## Task item
The records below must be transcribed exactly. Do not include the pictures.

[Object tracking records]
● ● ● ● ● ● ●

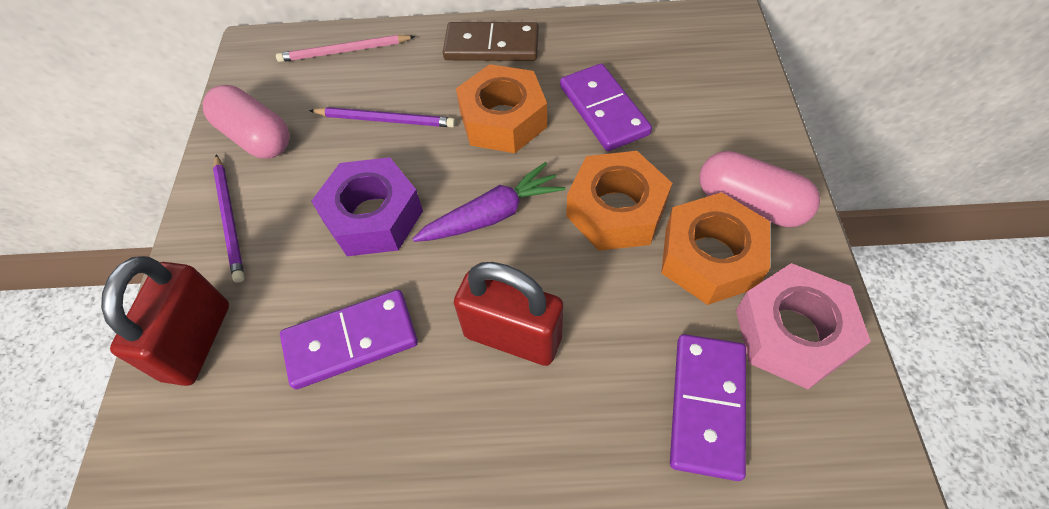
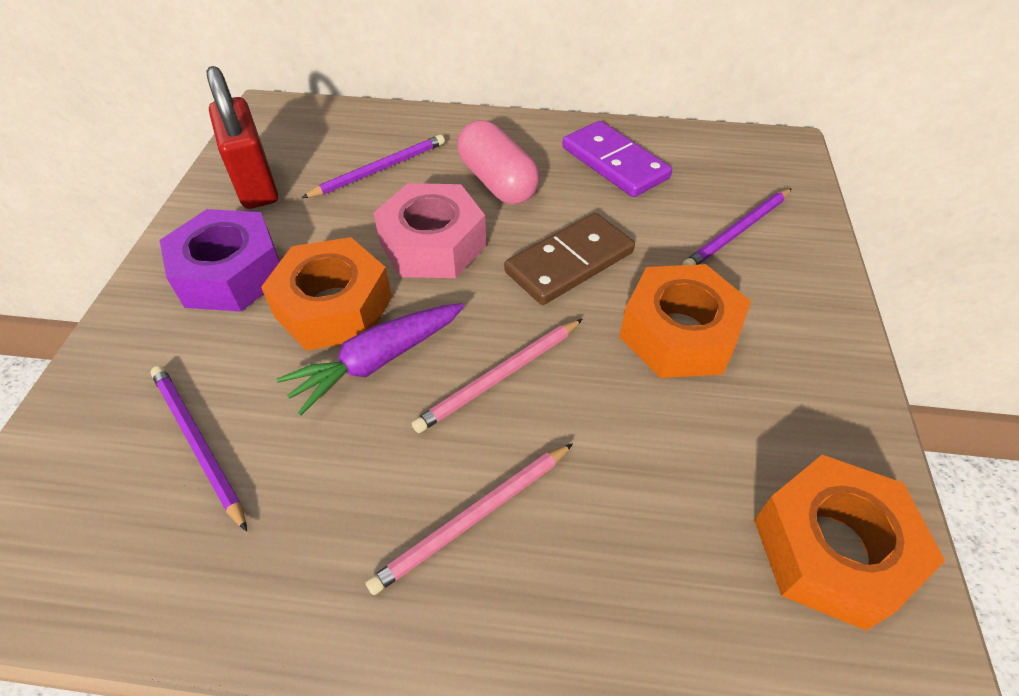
pink capsule: 2 -> 1
pink pencil: 1 -> 2
purple domino: 3 -> 1
purple pencil: 2 -> 3
red padlock: 2 -> 1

● ● ● ● ● ● ●

## Answer space
pink capsule: 2 -> 1
pink pencil: 1 -> 2
purple domino: 3 -> 1
purple pencil: 2 -> 3
red padlock: 2 -> 1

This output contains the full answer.